## What the exercise asks
Give back every record exactly, images excluded.

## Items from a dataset
►

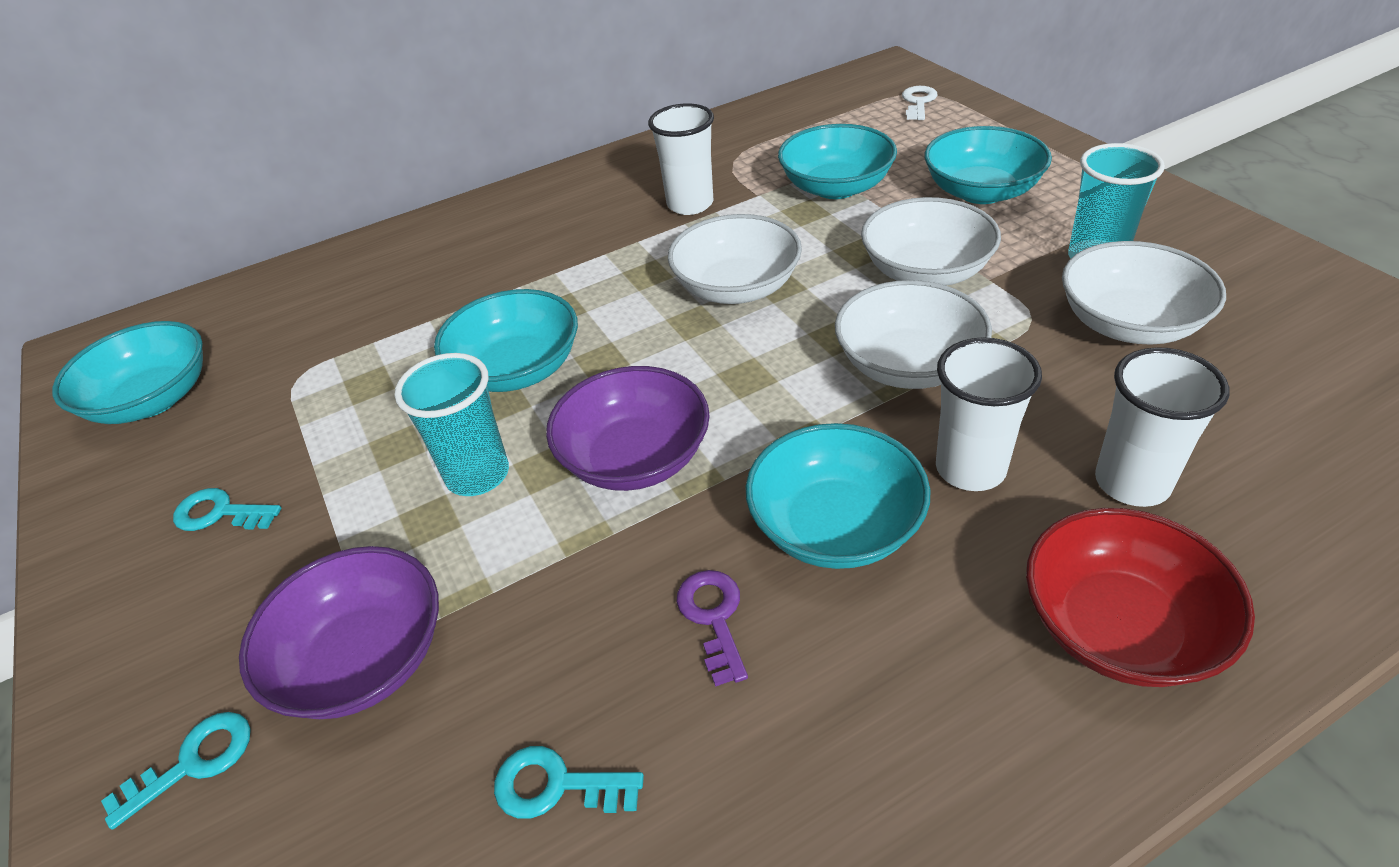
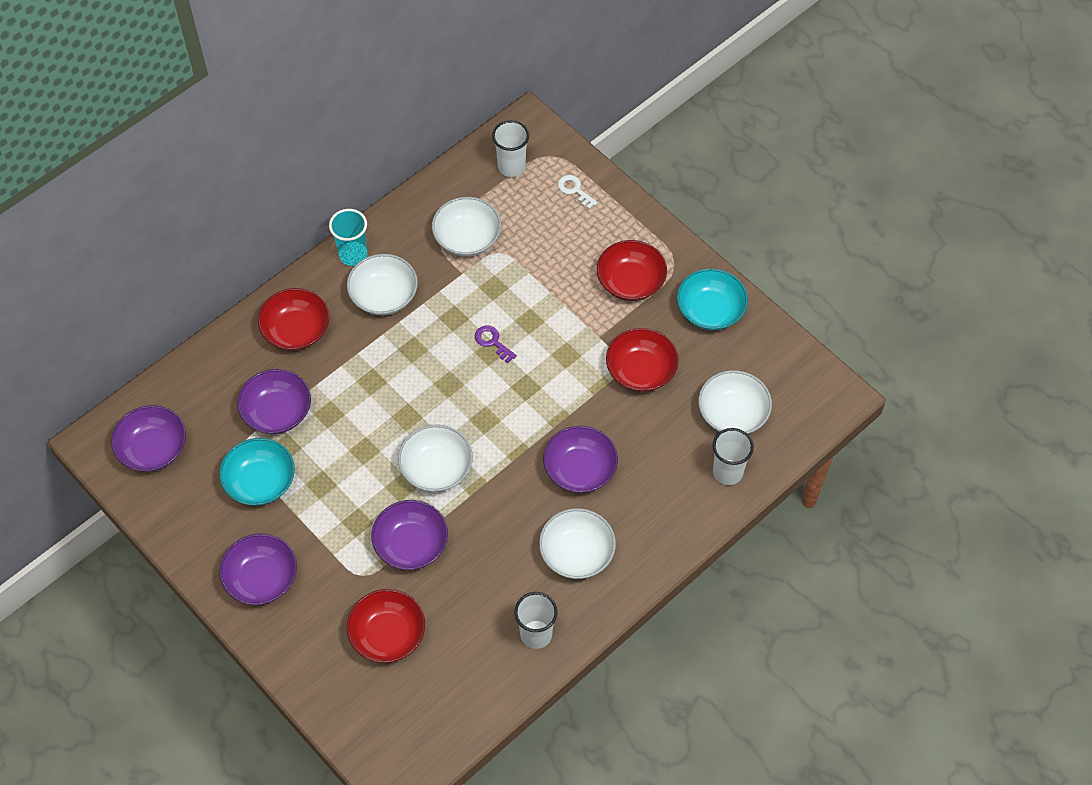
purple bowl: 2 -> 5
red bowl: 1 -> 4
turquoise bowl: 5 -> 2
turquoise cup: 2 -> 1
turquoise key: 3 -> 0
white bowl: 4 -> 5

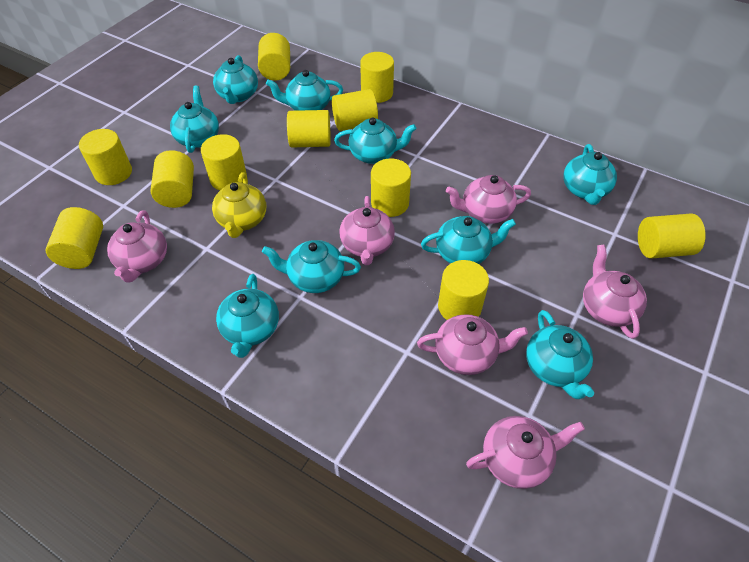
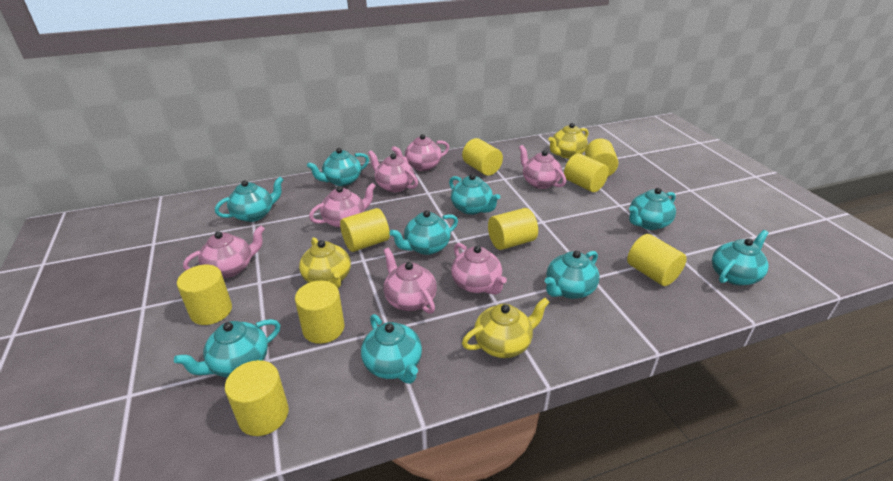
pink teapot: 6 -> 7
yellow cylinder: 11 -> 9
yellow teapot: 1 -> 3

◄

## Answer for the task
purple bowl: 2 -> 5
red bowl: 1 -> 4
turquoise bowl: 5 -> 2
turquoise cup: 2 -> 1
turquoise key: 3 -> 0
white bowl: 4 -> 5

pink teapot: 6 -> 7
yellow cylinder: 11 -> 9
yellow teapot: 1 -> 3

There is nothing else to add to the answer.